Work task:
Print all the data below exactly, without images.

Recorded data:

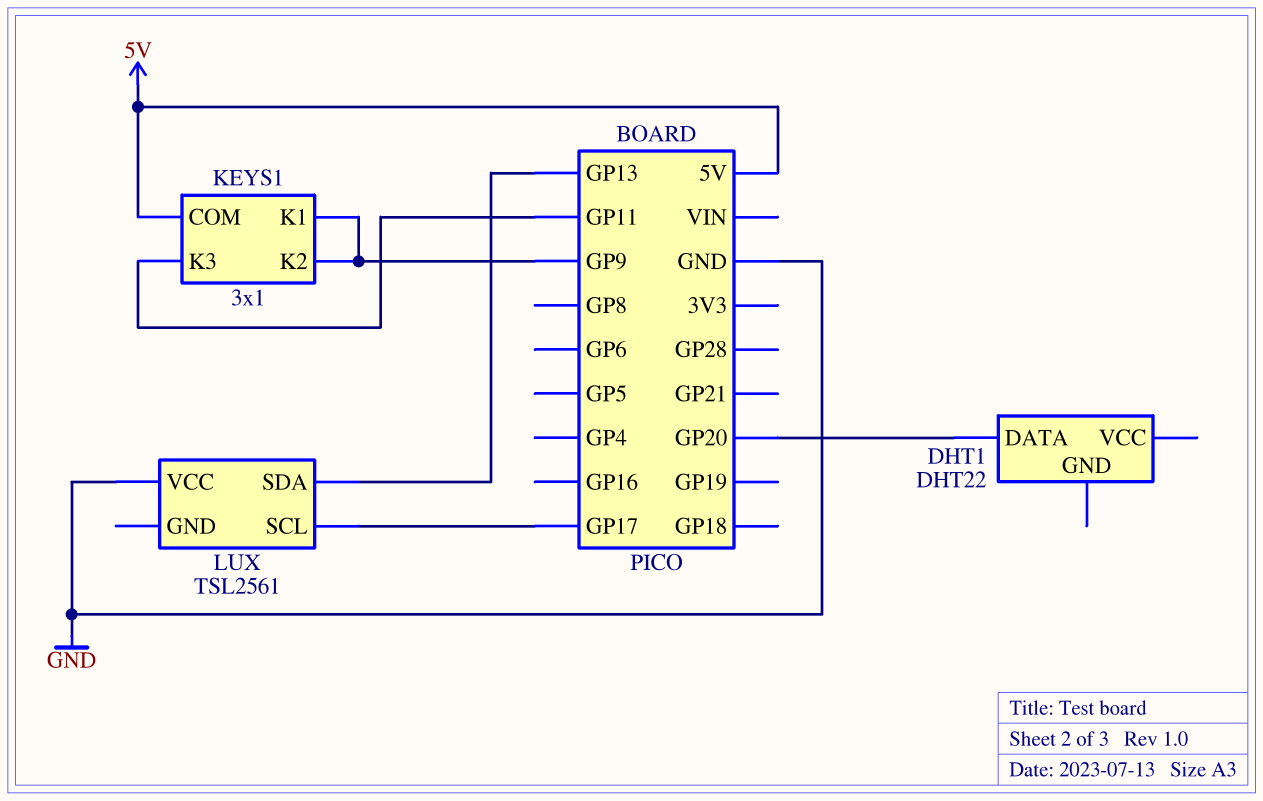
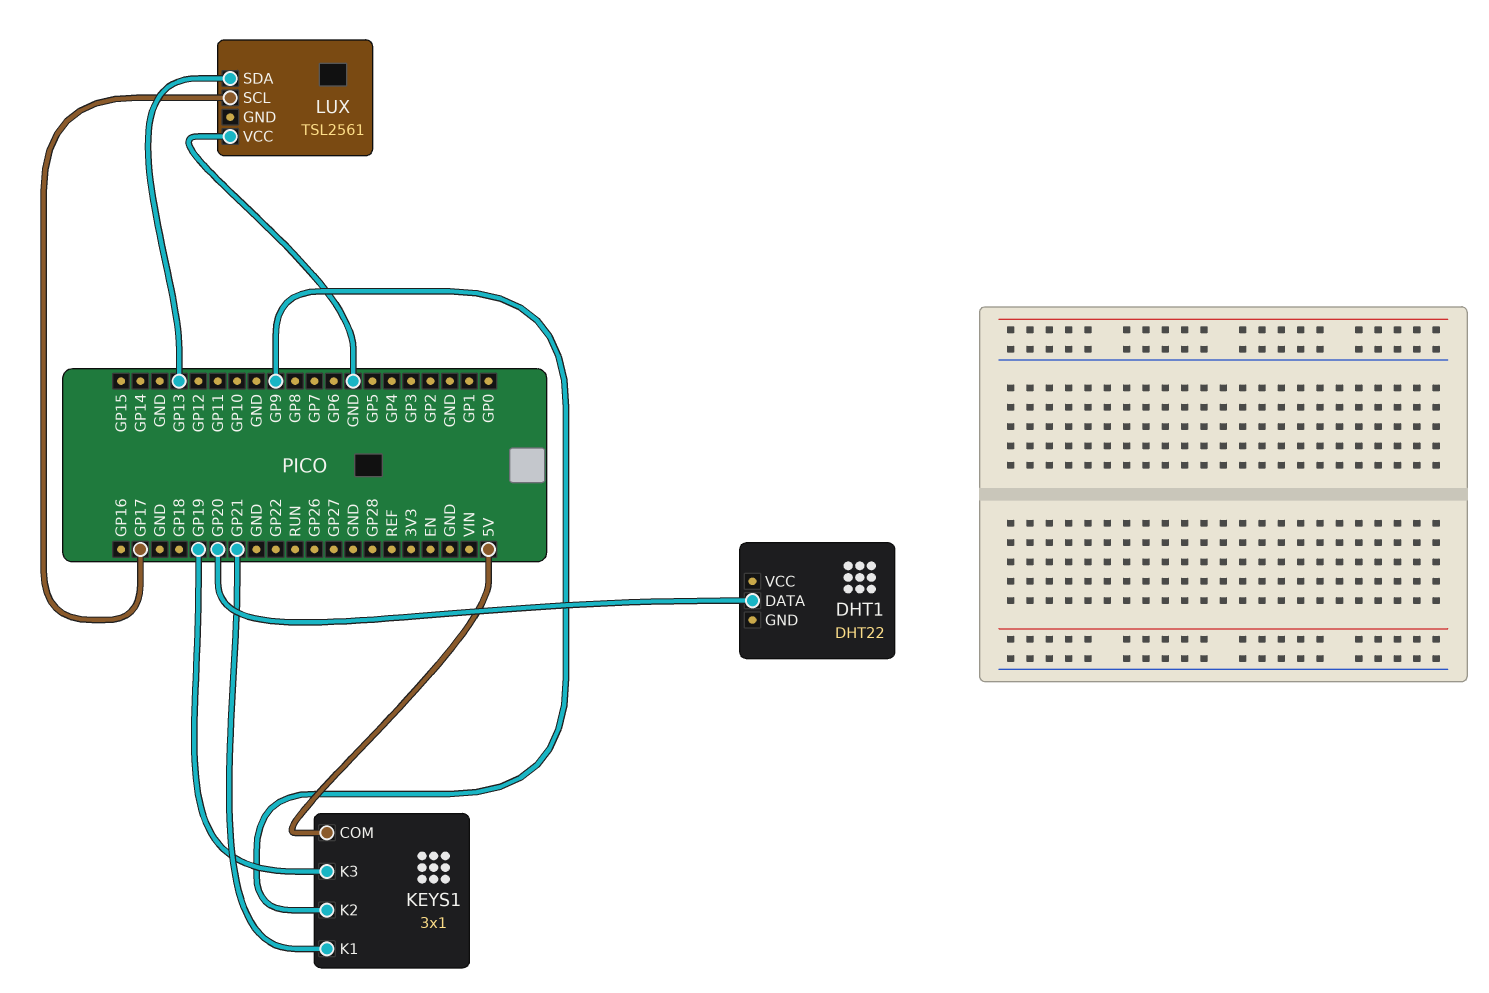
KEYS1 pin K1: GP9 -> GP21
KEYS1 pin K3: GP11 -> GP19

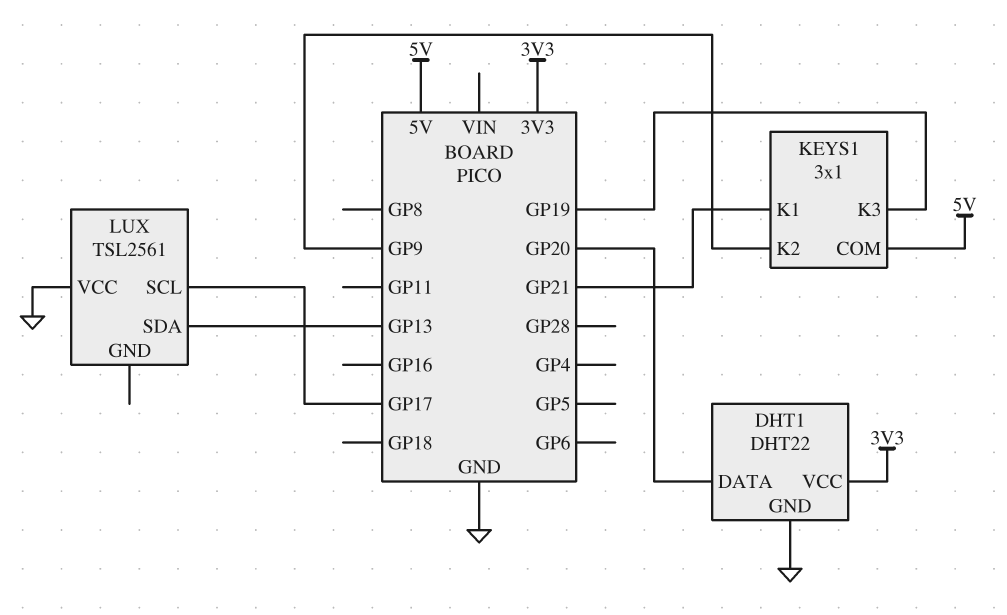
DHT1 pin GND: none -> GND
DHT1 pin VCC: none -> 3V3

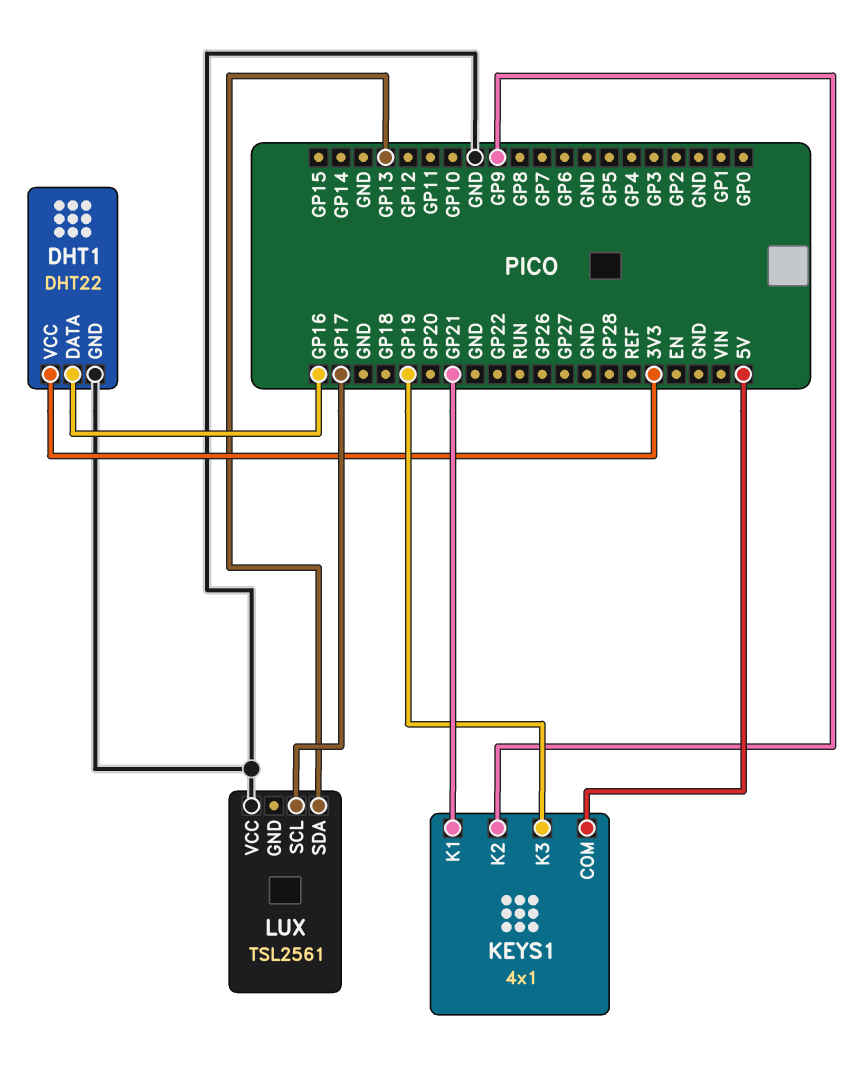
DHT1 pin DATA: GP20 -> GP16
KEYS1: 3x1 -> 4x1

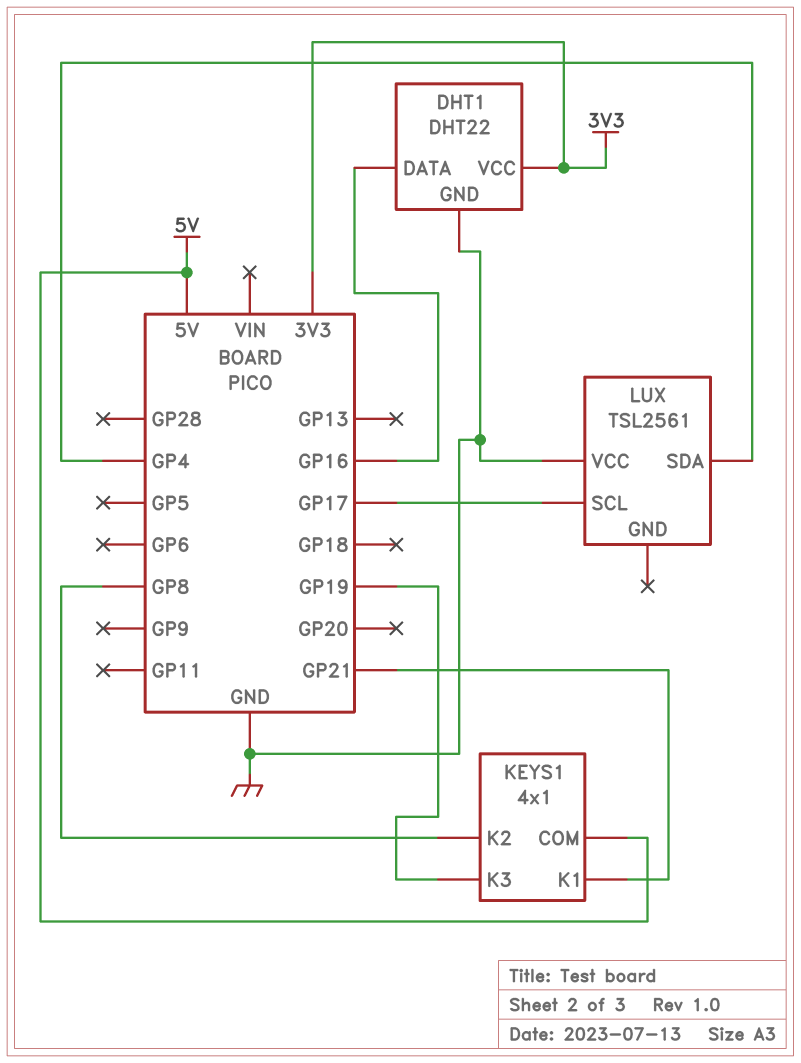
KEYS1 pin K2: GP9 -> GP8
LUX pin SDA: GP13 -> GP4

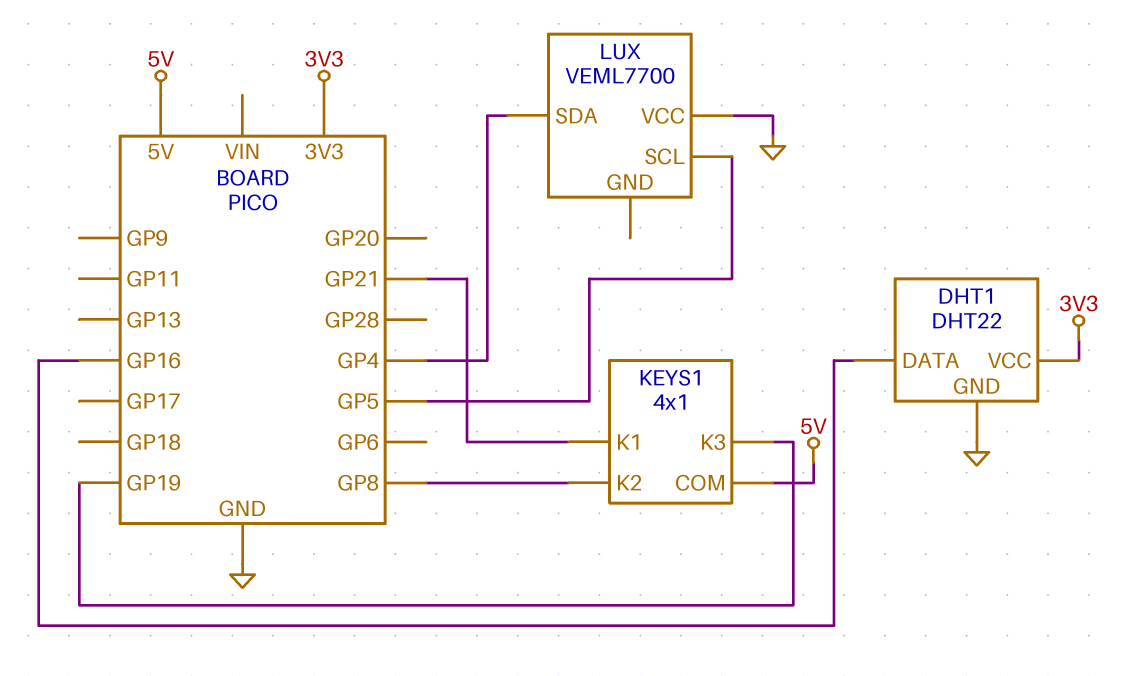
LUX: TSL2561 -> VEML7700
LUX pin SCL: GP17 -> GP5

Task output:
KEYS1 pin K1: GP9 -> GP21
KEYS1 pin K3: GP11 -> GP19

DHT1 pin GND: none -> GND
DHT1 pin VCC: none -> 3V3

DHT1 pin DATA: GP20 -> GP16
KEYS1: 3x1 -> 4x1

KEYS1 pin K2: GP9 -> GP8
LUX pin SDA: GP13 -> GP4

LUX: TSL2561 -> VEML7700
LUX pin SCL: GP17 -> GP5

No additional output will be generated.